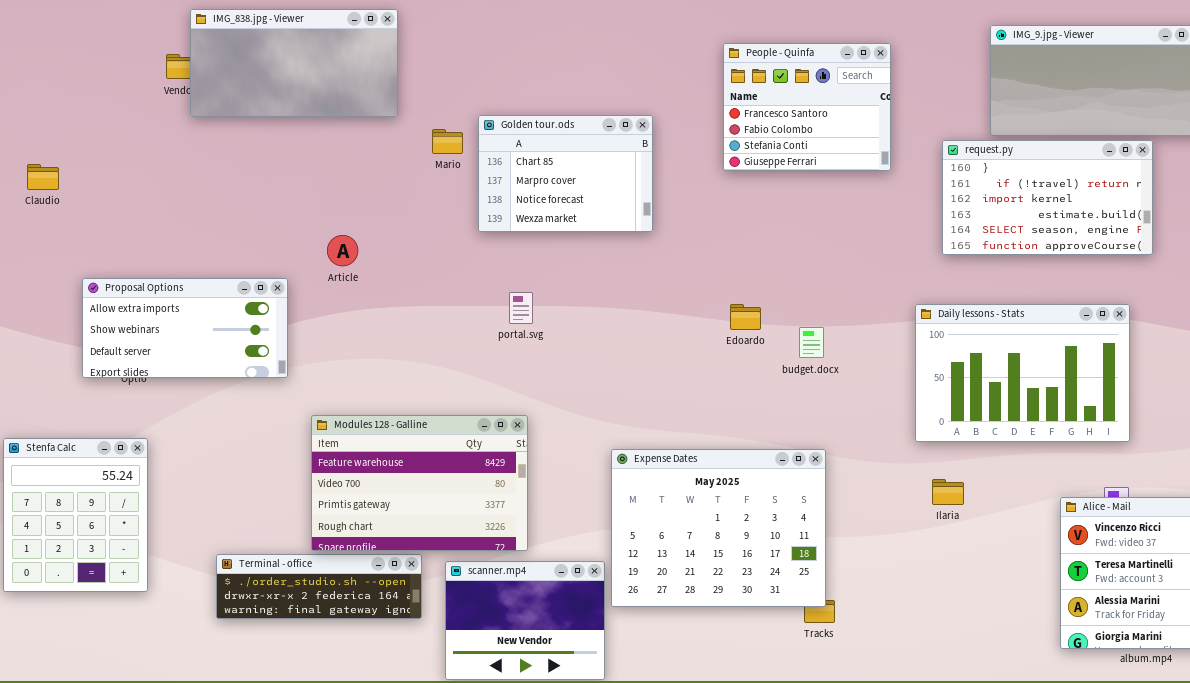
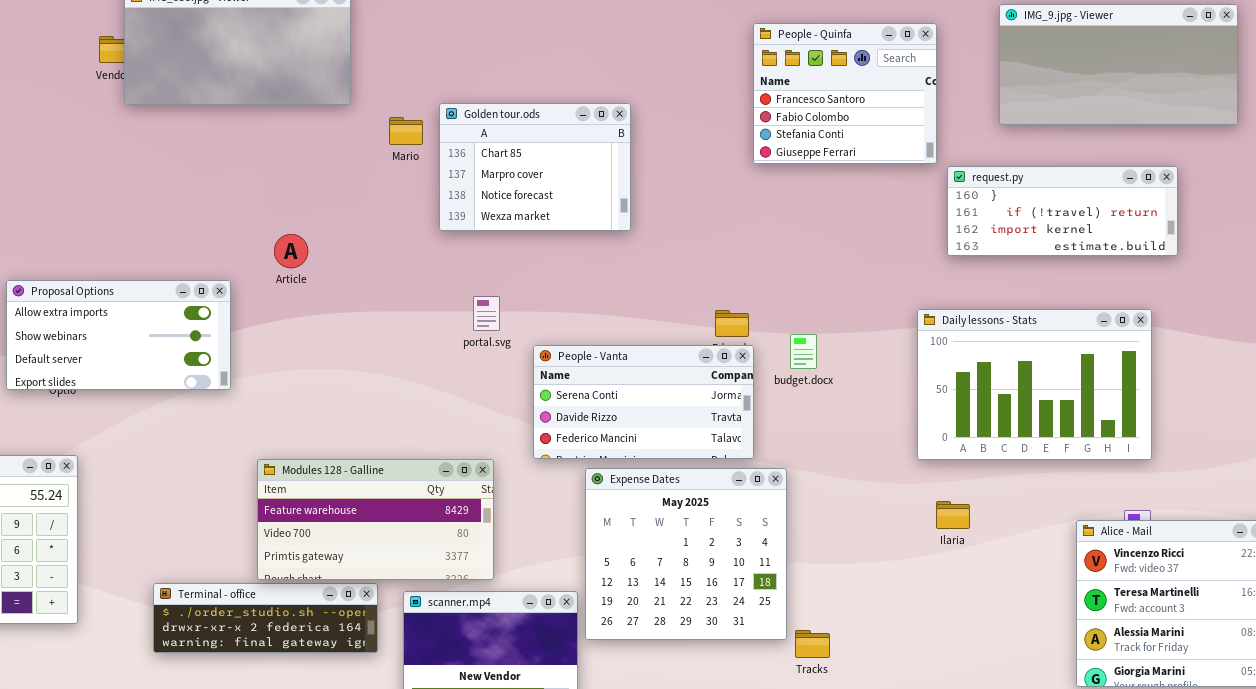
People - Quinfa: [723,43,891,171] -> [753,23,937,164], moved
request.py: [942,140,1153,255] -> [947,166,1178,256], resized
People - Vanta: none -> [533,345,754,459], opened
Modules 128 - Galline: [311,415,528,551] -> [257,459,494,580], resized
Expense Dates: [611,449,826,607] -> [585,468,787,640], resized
++++++++++
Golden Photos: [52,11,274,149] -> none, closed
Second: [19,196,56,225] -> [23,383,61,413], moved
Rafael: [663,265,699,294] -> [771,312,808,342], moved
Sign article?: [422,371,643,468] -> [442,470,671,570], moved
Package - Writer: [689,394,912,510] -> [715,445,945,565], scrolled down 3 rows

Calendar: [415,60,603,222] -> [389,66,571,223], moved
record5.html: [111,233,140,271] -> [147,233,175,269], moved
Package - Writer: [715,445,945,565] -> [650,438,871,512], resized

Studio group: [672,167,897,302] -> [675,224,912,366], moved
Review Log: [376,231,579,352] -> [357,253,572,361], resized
++++++++++
Problem to work on: Above are the entries. Quote exactly the lines from the one bearing "Calendar: [415,60,603,222] ->" through the one bearing "Review Log: [376,231,579,352]".

Written response:
Calendar: [415,60,603,222] -> [389,66,571,223], moved
record5.html: [111,233,140,271] -> [147,233,175,269], moved
Package - Writer: [715,445,945,565] -> [650,438,871,512], resized

Studio group: [672,167,897,302] -> [675,224,912,366], moved
Review Log: [376,231,579,352] -> [357,253,572,361], resized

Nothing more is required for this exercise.